## WHAT IS REQUIRED
Down to the last line, the material below should be reproduced exactly.

+ + +

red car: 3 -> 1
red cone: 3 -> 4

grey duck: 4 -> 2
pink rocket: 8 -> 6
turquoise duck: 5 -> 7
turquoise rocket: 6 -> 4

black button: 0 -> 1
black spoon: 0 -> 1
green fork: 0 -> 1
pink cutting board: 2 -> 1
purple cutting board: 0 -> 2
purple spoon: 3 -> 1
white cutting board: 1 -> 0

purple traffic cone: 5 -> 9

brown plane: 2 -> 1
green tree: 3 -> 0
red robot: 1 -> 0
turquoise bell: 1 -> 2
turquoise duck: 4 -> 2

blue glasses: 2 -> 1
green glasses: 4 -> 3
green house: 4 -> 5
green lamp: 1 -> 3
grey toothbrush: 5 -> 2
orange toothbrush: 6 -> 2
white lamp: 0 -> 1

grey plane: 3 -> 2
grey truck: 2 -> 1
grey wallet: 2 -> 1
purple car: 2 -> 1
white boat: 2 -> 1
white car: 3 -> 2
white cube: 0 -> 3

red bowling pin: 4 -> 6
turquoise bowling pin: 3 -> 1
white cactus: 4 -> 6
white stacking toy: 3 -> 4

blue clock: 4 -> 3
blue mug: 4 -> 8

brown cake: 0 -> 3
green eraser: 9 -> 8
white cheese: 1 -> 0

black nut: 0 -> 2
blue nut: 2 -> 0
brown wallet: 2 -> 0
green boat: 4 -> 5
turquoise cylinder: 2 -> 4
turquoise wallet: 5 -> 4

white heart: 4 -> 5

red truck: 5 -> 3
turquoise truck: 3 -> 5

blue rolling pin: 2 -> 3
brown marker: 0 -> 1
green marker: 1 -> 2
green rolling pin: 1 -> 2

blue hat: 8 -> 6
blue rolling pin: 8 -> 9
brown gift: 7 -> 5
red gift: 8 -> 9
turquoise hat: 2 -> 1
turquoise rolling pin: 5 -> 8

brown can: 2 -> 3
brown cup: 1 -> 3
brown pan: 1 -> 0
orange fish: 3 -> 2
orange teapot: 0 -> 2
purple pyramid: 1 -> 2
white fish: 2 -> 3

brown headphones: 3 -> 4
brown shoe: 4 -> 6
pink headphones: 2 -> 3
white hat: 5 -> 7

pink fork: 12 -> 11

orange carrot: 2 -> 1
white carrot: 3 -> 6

+ + +

## ANSWER SECTION
red car: 3 -> 1
red cone: 3 -> 4

grey duck: 4 -> 2
pink rocket: 8 -> 6
turquoise duck: 5 -> 7
turquoise rocket: 6 -> 4

black button: 0 -> 1
black spoon: 0 -> 1
green fork: 0 -> 1
pink cutting board: 2 -> 1
purple cutting board: 0 -> 2
purple spoon: 3 -> 1
white cutting board: 1 -> 0

purple traffic cone: 5 -> 9

brown plane: 2 -> 1
green tree: 3 -> 0
red robot: 1 -> 0
turquoise bell: 1 -> 2
turquoise duck: 4 -> 2

blue glasses: 2 -> 1
green glasses: 4 -> 3
green house: 4 -> 5
green lamp: 1 -> 3
grey toothbrush: 5 -> 2
orange toothbrush: 6 -> 2
white lamp: 0 -> 1

grey plane: 3 -> 2
grey truck: 2 -> 1
grey wallet: 2 -> 1
purple car: 2 -> 1
white boat: 2 -> 1
white car: 3 -> 2
white cube: 0 -> 3

red bowling pin: 4 -> 6
turquoise bowling pin: 3 -> 1
white cactus: 4 -> 6
white stacking toy: 3 -> 4

blue clock: 4 -> 3
blue mug: 4 -> 8

brown cake: 0 -> 3
green eraser: 9 -> 8
white cheese: 1 -> 0

black nut: 0 -> 2
blue nut: 2 -> 0
brown wallet: 2 -> 0
green boat: 4 -> 5
turquoise cylinder: 2 -> 4
turquoise wallet: 5 -> 4

white heart: 4 -> 5

red truck: 5 -> 3
turquoise truck: 3 -> 5

blue rolling pin: 2 -> 3
brown marker: 0 -> 1
green marker: 1 -> 2
green rolling pin: 1 -> 2

blue hat: 8 -> 6
blue rolling pin: 8 -> 9
brown gift: 7 -> 5
red gift: 8 -> 9
turquoise hat: 2 -> 1
turquoise rolling pin: 5 -> 8

brown can: 2 -> 3
brown cup: 1 -> 3
brown pan: 1 -> 0
orange fish: 3 -> 2
orange teapot: 0 -> 2
purple pyramid: 1 -> 2
white fish: 2 -> 3

brown headphones: 3 -> 4
brown shoe: 4 -> 6
pink headphones: 2 -> 3
white hat: 5 -> 7

pink fork: 12 -> 11

orange carrot: 2 -> 1
white carrot: 3 -> 6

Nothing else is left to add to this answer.